# Dataset entries

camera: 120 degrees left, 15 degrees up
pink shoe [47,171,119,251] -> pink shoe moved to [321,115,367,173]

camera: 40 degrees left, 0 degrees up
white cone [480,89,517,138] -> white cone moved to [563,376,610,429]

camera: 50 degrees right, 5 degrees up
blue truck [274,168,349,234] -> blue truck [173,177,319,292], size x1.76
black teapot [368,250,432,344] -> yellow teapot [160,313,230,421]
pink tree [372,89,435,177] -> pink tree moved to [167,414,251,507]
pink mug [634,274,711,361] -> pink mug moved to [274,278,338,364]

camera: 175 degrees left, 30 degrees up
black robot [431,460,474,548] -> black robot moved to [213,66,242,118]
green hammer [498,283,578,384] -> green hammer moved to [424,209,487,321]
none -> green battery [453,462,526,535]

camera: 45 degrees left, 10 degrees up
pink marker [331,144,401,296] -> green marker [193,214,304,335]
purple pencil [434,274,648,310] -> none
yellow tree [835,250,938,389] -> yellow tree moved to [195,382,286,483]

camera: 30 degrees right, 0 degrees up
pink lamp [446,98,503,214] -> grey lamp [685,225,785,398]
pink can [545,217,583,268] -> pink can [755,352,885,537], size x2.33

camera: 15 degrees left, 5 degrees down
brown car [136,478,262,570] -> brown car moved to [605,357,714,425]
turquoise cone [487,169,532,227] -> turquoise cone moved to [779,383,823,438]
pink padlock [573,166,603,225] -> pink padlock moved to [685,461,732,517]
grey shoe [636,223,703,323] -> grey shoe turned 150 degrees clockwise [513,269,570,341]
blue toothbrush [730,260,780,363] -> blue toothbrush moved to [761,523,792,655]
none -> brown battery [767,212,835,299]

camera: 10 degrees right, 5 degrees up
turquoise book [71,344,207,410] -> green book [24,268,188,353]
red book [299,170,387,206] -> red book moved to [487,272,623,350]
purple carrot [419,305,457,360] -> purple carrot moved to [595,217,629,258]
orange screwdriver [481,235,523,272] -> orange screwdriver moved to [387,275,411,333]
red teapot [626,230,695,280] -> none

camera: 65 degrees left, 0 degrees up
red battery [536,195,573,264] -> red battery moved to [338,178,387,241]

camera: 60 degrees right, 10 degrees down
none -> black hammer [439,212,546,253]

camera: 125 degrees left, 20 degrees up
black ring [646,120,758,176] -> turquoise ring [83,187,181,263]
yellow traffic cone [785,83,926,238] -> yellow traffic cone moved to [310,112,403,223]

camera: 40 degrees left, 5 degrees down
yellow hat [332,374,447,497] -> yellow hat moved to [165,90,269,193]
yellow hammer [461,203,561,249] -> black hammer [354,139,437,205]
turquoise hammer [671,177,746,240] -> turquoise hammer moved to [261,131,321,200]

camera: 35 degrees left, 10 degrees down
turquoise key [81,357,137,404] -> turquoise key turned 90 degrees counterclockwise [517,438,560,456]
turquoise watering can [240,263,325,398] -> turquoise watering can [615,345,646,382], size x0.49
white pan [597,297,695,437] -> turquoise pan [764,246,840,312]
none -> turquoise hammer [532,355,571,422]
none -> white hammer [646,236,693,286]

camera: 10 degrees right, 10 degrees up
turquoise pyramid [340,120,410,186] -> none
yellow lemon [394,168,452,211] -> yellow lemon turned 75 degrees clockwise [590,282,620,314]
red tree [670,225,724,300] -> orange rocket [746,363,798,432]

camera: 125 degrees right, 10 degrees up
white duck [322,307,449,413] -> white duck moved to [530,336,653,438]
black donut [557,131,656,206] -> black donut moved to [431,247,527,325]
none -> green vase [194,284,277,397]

# What you need to do
Each line of the data is to be transcribed exactly, with nothing left out.

# Solution for this exercise
camera: 120 degrees left, 15 degrees up
pink shoe [47,171,119,251] -> pink shoe moved to [321,115,367,173]

camera: 40 degrees left, 0 degrees up
white cone [480,89,517,138] -> white cone moved to [563,376,610,429]

camera: 50 degrees right, 5 degrees up
blue truck [274,168,349,234] -> blue truck [173,177,319,292], size x1.76
black teapot [368,250,432,344] -> yellow teapot [160,313,230,421]
pink tree [372,89,435,177] -> pink tree moved to [167,414,251,507]
pink mug [634,274,711,361] -> pink mug moved to [274,278,338,364]

camera: 175 degrees left, 30 degrees up
black robot [431,460,474,548] -> black robot moved to [213,66,242,118]
green hammer [498,283,578,384] -> green hammer moved to [424,209,487,321]
none -> green battery [453,462,526,535]

camera: 45 degrees left, 10 degrees up
pink marker [331,144,401,296] -> green marker [193,214,304,335]
purple pencil [434,274,648,310] -> none
yellow tree [835,250,938,389] -> yellow tree moved to [195,382,286,483]

camera: 30 degrees right, 0 degrees up
pink lamp [446,98,503,214] -> grey lamp [685,225,785,398]
pink can [545,217,583,268] -> pink can [755,352,885,537], size x2.33

camera: 15 degrees left, 5 degrees down
brown car [136,478,262,570] -> brown car moved to [605,357,714,425]
turquoise cone [487,169,532,227] -> turquoise cone moved to [779,383,823,438]
pink padlock [573,166,603,225] -> pink padlock moved to [685,461,732,517]
grey shoe [636,223,703,323] -> grey shoe turned 150 degrees clockwise [513,269,570,341]
blue toothbrush [730,260,780,363] -> blue toothbrush moved to [761,523,792,655]
none -> brown battery [767,212,835,299]

camera: 10 degrees right, 5 degrees up
turquoise book [71,344,207,410] -> green book [24,268,188,353]
red book [299,170,387,206] -> red book moved to [487,272,623,350]
purple carrot [419,305,457,360] -> purple carrot moved to [595,217,629,258]
orange screwdriver [481,235,523,272] -> orange screwdriver moved to [387,275,411,333]
red teapot [626,230,695,280] -> none

camera: 65 degrees left, 0 degrees up
red battery [536,195,573,264] -> red battery moved to [338,178,387,241]

camera: 60 degrees right, 10 degrees down
none -> black hammer [439,212,546,253]

camera: 125 degrees left, 20 degrees up
black ring [646,120,758,176] -> turquoise ring [83,187,181,263]
yellow traffic cone [785,83,926,238] -> yellow traffic cone moved to [310,112,403,223]

camera: 40 degrees left, 5 degrees down
yellow hat [332,374,447,497] -> yellow hat moved to [165,90,269,193]
yellow hammer [461,203,561,249] -> black hammer [354,139,437,205]
turquoise hammer [671,177,746,240] -> turquoise hammer moved to [261,131,321,200]

camera: 35 degrees left, 10 degrees down
turquoise key [81,357,137,404] -> turquoise key turned 90 degrees counterclockwise [517,438,560,456]
turquoise watering can [240,263,325,398] -> turquoise watering can [615,345,646,382], size x0.49
white pan [597,297,695,437] -> turquoise pan [764,246,840,312]
none -> turquoise hammer [532,355,571,422]
none -> white hammer [646,236,693,286]

camera: 10 degrees right, 10 degrees up
turquoise pyramid [340,120,410,186] -> none
yellow lemon [394,168,452,211] -> yellow lemon turned 75 degrees clockwise [590,282,620,314]
red tree [670,225,724,300] -> orange rocket [746,363,798,432]

camera: 125 degrees right, 10 degrees up
white duck [322,307,449,413] -> white duck moved to [530,336,653,438]
black donut [557,131,656,206] -> black donut moved to [431,247,527,325]
none -> green vase [194,284,277,397]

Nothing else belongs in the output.